## SOURCE RECORDS:
= Beginning of Section =

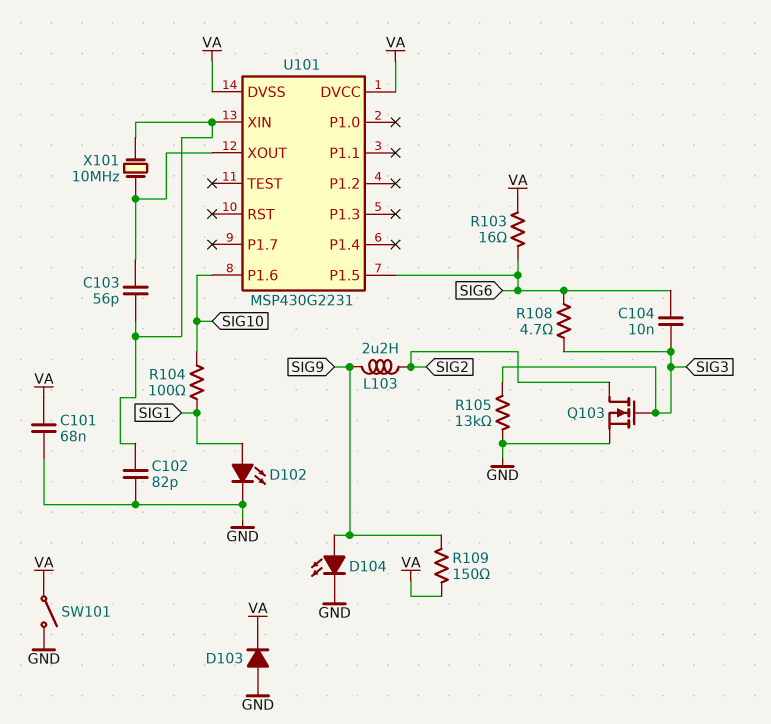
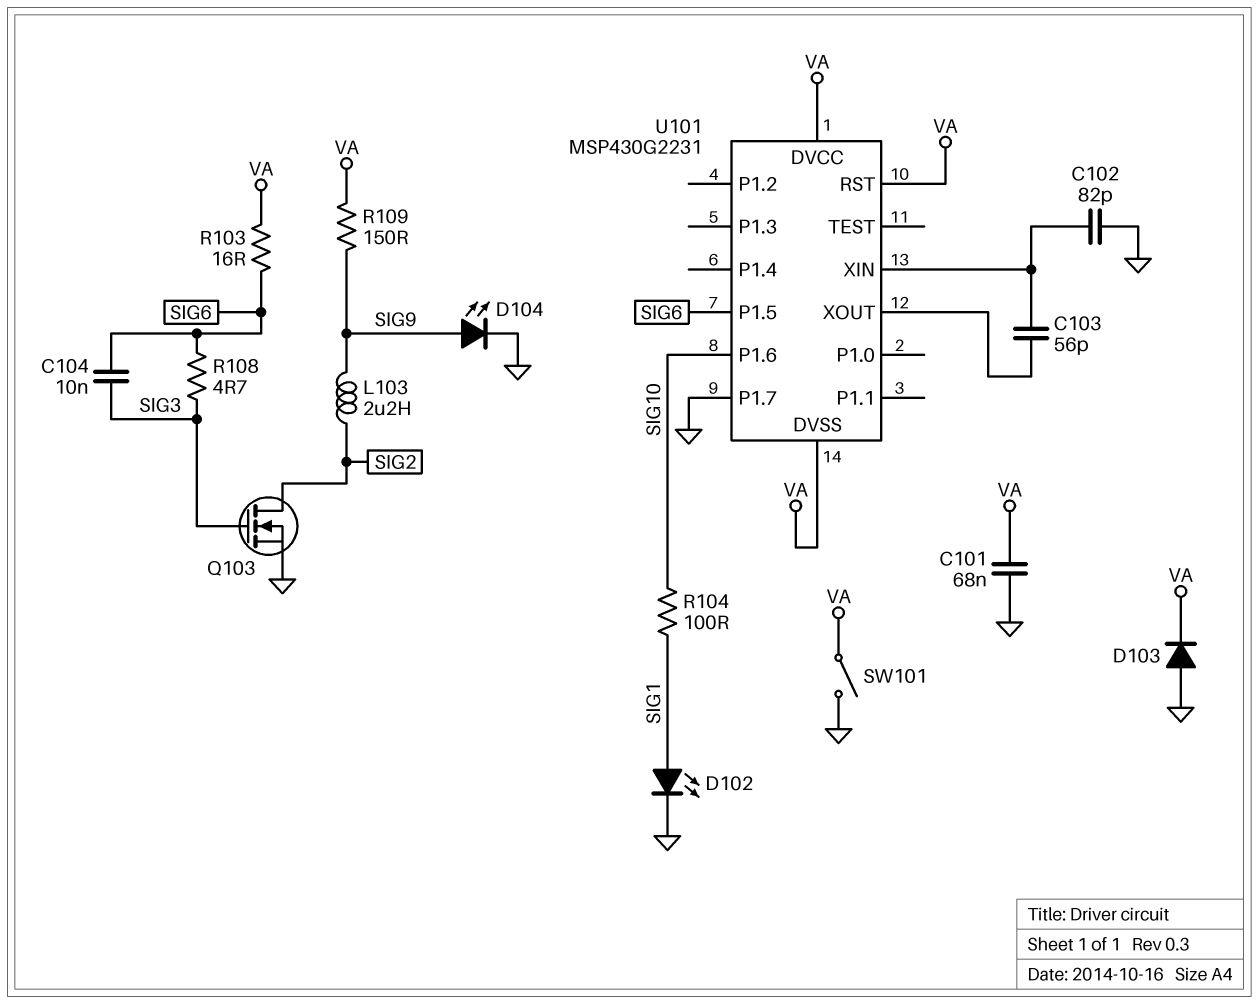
R105: 13k (GND, SIG3) -> none
U101 pin P1.7: none -> GND
U101 pin RST: none -> VA
X101: 10MHz (U101/XIN, U101/XOUT) -> none

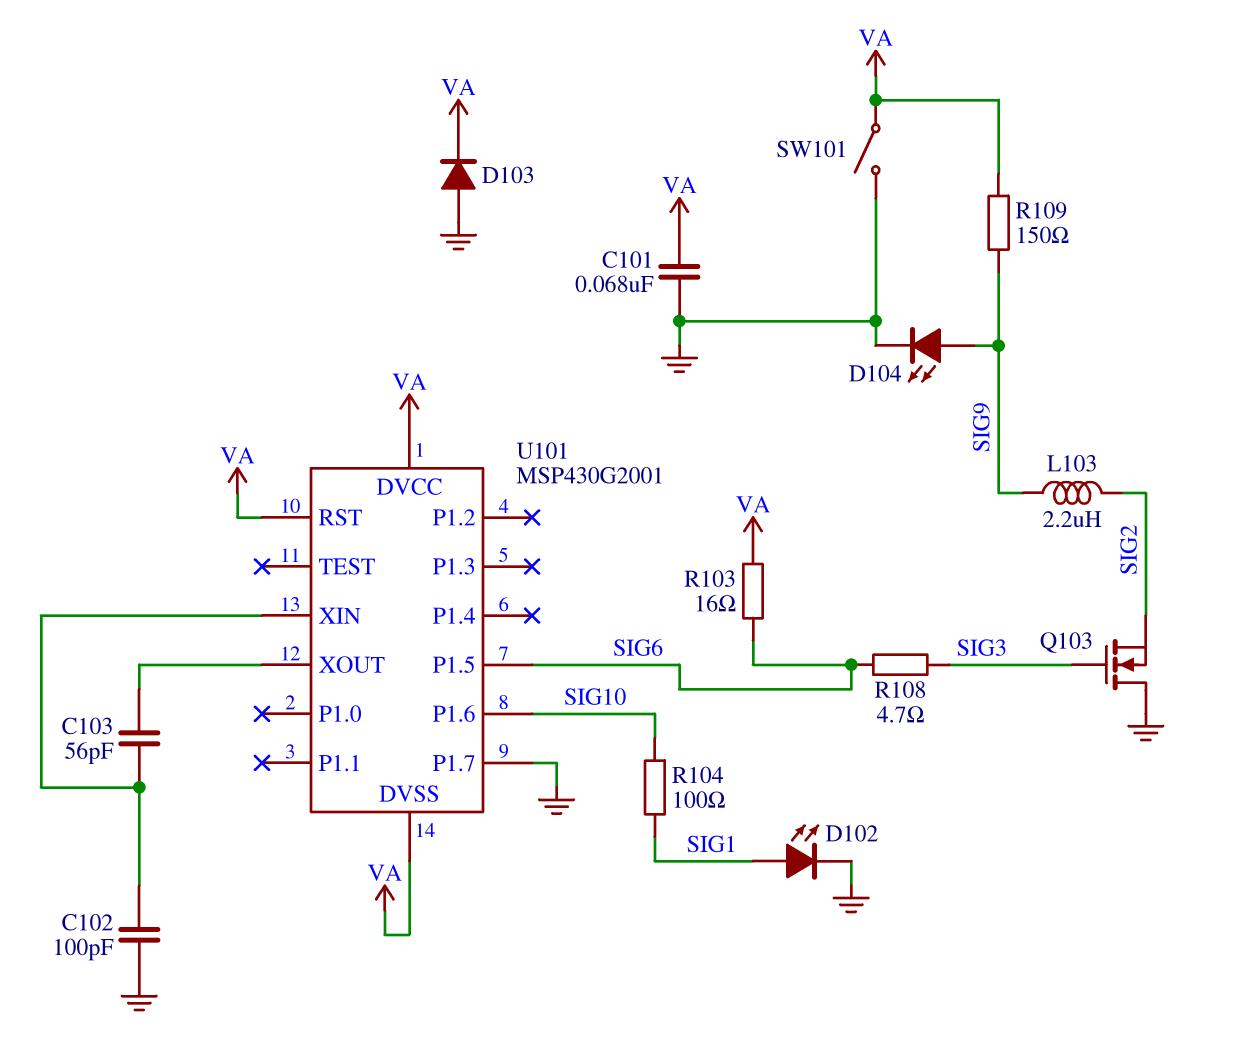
C102: 82pF (GND, U101/XIN) -> 100pF (GND, U101/XIN)
C104: 10nF (SIG3, SIG6) -> none
Q103: NMOS (G SIG3, D SIG2, S GND) -> NMOS (G SIG3, D GND, S SIG2)
U101: MSP430G2231 -> MSP430G2001

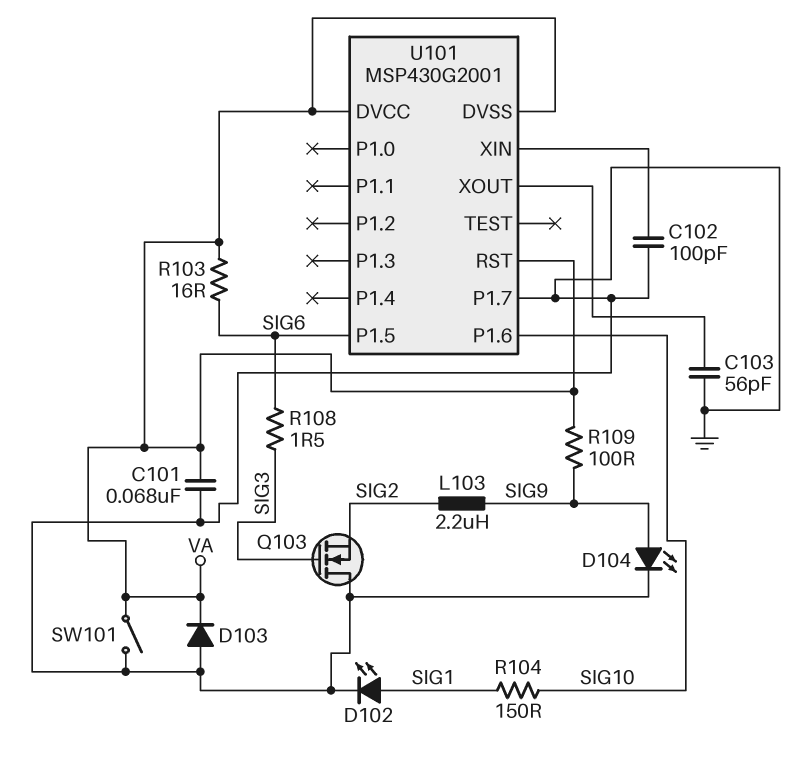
C103: 56pF (U101/XIN, U101/XOUT) -> 56pF (GND, U101/XOUT)
R104: 100 (SIG1, SIG10) -> 150 (SIG1, SIG10)
R108: 4.7 (SIG3, SIG6) -> 1.5 (SIG3, SIG6)
R109: 150 (SIG9, VA) -> 100 (SIG9, VA)

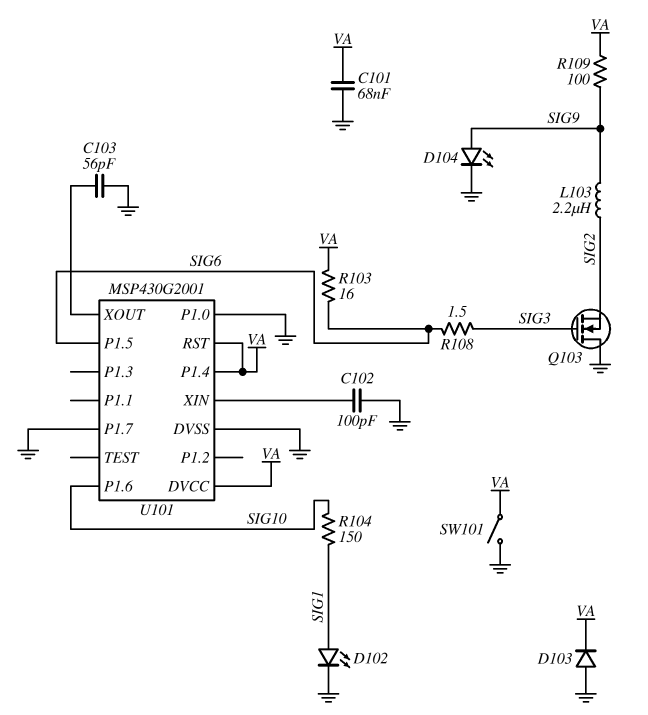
U101 pin DVSS: VA -> GND
U101 pin P1.0: none -> GND
U101 pin P1.4: none -> VA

= End of Section =

## WORK TO BE COMPLETED:
Each line in which the string "none" is found must be copied from the data.

## REPLY:
R105: 13k (GND, SIG3) -> none
U101 pin P1.7: none -> GND
U101 pin RST: none -> VA
X101: 10MHz (U101/XIN, U101/XOUT) -> none
C104: 10nF (SIG3, SIG6) -> none
U101 pin P1.0: none -> GND
U101 pin P1.4: none -> VA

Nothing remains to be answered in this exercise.